▶ [Work to be completed]:
Reprint all records below exactly. No images.

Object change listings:
=====
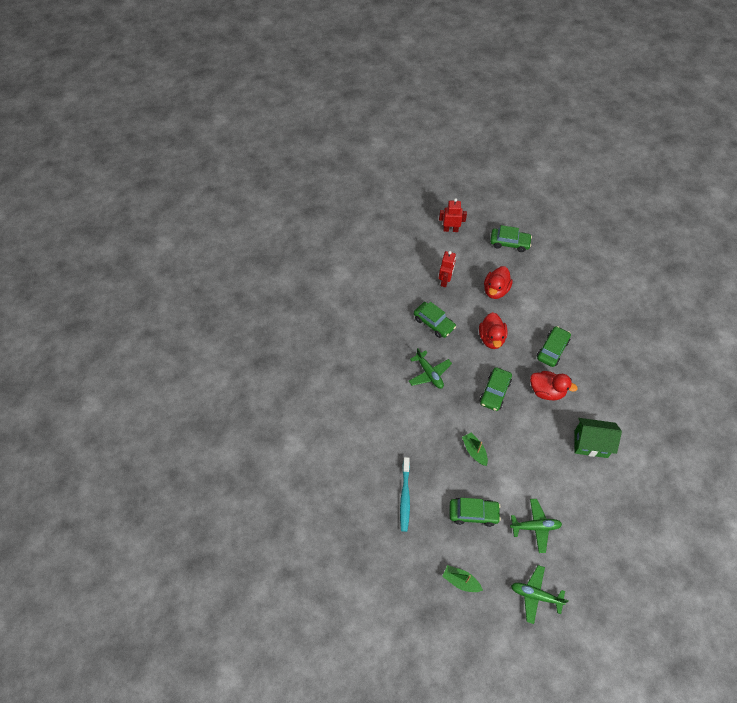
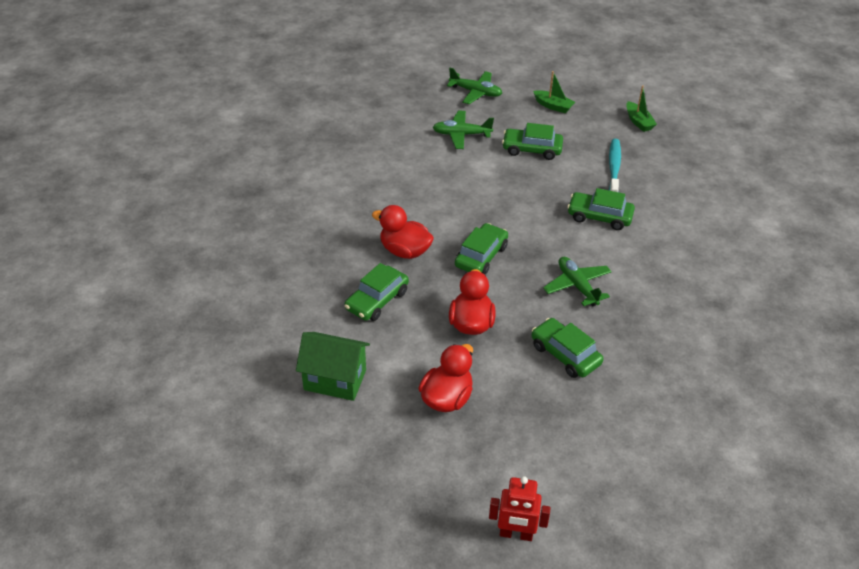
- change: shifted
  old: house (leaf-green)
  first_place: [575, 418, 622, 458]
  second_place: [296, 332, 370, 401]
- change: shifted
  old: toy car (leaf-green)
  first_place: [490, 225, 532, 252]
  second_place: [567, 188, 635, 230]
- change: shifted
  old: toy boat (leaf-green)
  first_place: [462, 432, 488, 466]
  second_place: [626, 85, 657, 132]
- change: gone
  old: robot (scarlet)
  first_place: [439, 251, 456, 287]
=====
▶ [Expected answer]:
- change: shifted
  old: house (leaf-green)
  first_place: [575, 418, 622, 458]
  second_place: [296, 332, 370, 401]
- change: shifted
  old: toy car (leaf-green)
  first_place: [490, 225, 532, 252]
  second_place: [567, 188, 635, 230]
- change: shifted
  old: toy boat (leaf-green)
  first_place: [462, 432, 488, 466]
  second_place: [626, 85, 657, 132]
- change: gone
  old: robot (scarlet)
  first_place: [439, 251, 456, 287]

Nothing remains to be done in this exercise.